-- Material provided --
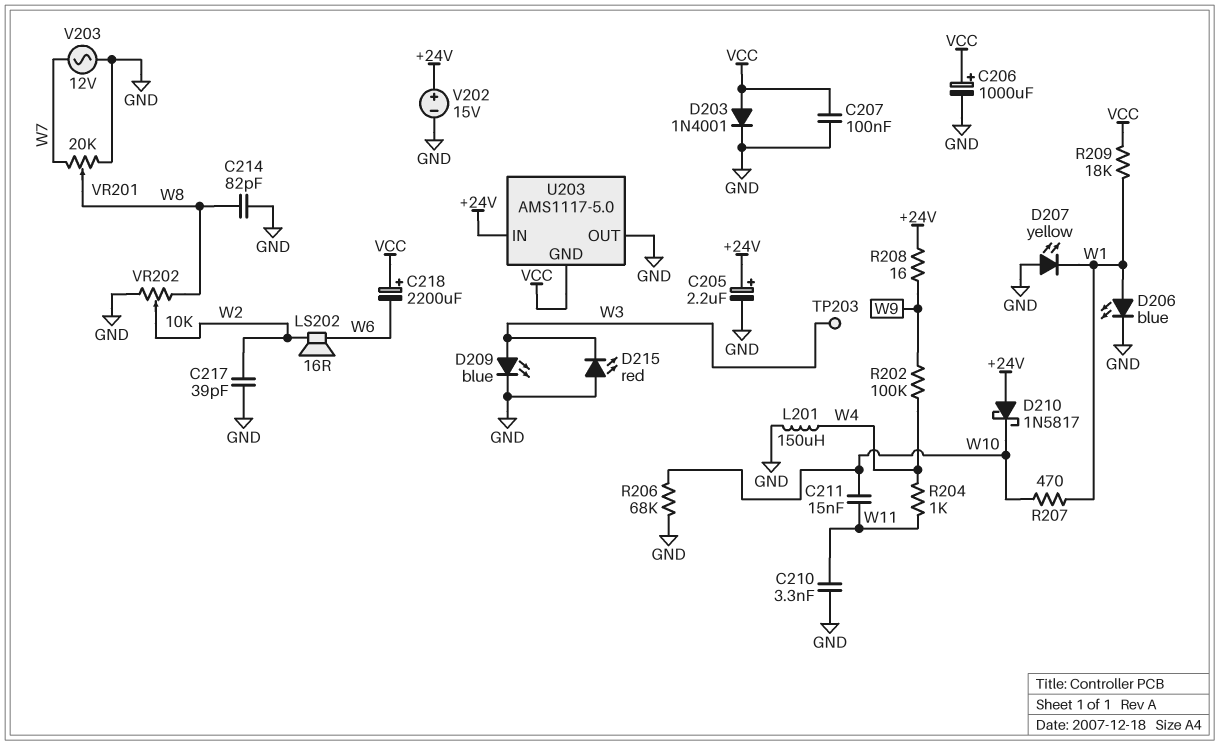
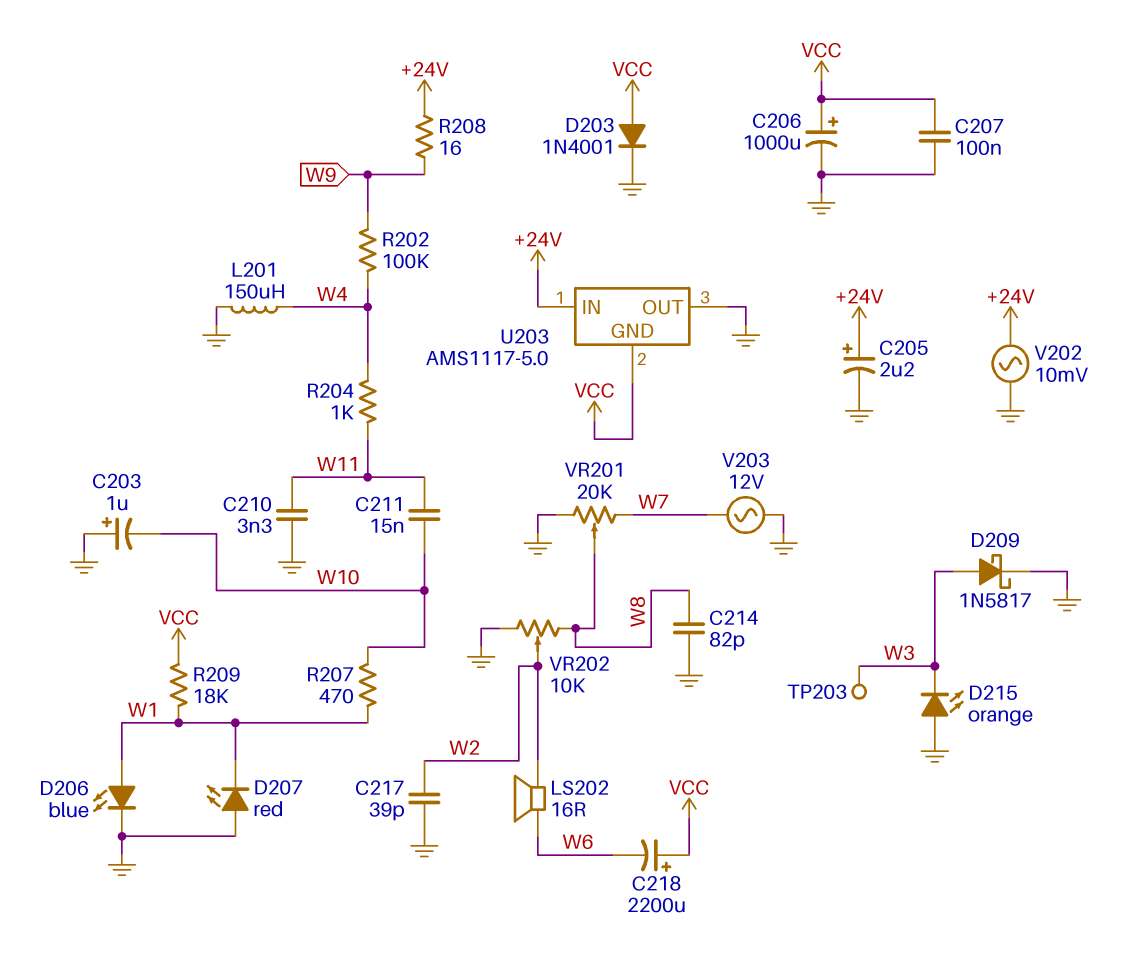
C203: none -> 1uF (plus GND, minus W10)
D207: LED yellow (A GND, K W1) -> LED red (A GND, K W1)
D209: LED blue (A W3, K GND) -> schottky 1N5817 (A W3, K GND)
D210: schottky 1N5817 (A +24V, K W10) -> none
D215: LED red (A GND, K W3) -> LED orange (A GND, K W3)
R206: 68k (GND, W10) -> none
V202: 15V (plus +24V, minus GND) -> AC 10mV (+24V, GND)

-- Work instruction --
Every entry is to be transcribed exactly, but the pictures are to be left out.

-- Task result --
C203: none -> 1uF (plus GND, minus W10)
D207: LED yellow (A GND, K W1) -> LED red (A GND, K W1)
D209: LED blue (A W3, K GND) -> schottky 1N5817 (A W3, K GND)
D210: schottky 1N5817 (A +24V, K W10) -> none
D215: LED red (A GND, K W3) -> LED orange (A GND, K W3)
R206: 68k (GND, W10) -> none
V202: 15V (plus +24V, minus GND) -> AC 10mV (+24V, GND)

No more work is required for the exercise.